▶ _Task instructions_: Output the entries below unchanged, except for the pictures.

▶ _Input data_:

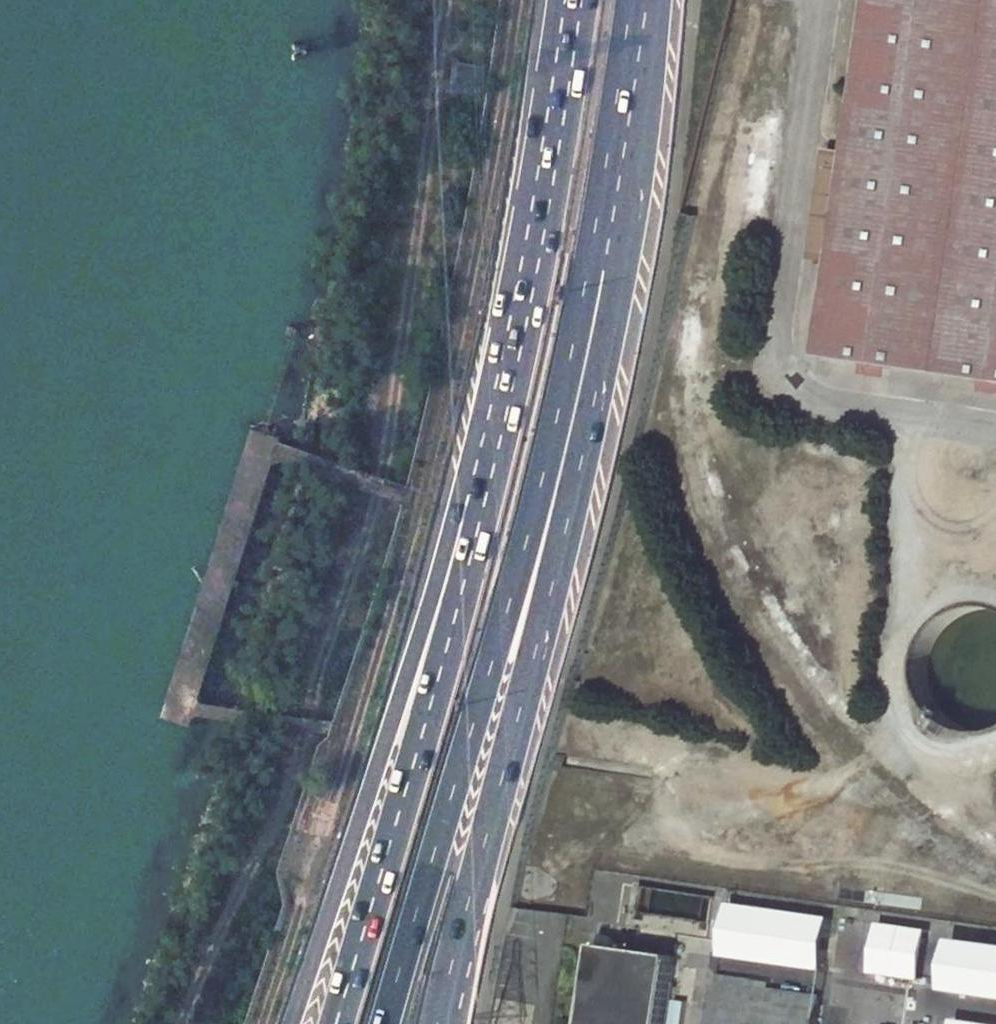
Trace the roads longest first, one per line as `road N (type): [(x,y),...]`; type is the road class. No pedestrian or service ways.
road 1 (track): [(185,1023),(308,737),(327,632),(382,470),(439,0)]
road 2 (track): [(515,0),(480,228),(421,502),(263,1023)]
road 3 (trunk): [(385,1023),(506,614),(597,267)]
road 4 (trunk): [(438,1023),(589,419),(597,267)]
road 5 (trunk): [(477,496),(292,1023)]
road 6 (trunk): [(477,496),(446,647),(337,1023)]
road 7 (trunk): [(575,0),(536,233),(477,496)]
road 8 (trunk): [(597,267),(640,0)]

▶ _Output for this task_:
Trace the roads longest first, one per line as `road N (type): [(x,y),...]`; type is the road class. No pedestrian or service ways.
road 1 (track): [(185,1023),(308,737),(327,632),(382,470),(439,0)]
road 2 (track): [(515,0),(480,228),(421,502),(263,1023)]
road 3 (trunk): [(385,1023),(506,614),(597,267)]
road 4 (trunk): [(438,1023),(589,419),(597,267)]
road 5 (trunk): [(477,496),(292,1023)]
road 6 (trunk): [(477,496),(446,647),(337,1023)]
road 7 (trunk): [(575,0),(536,233),(477,496)]
road 8 (trunk): [(597,267),(640,0)]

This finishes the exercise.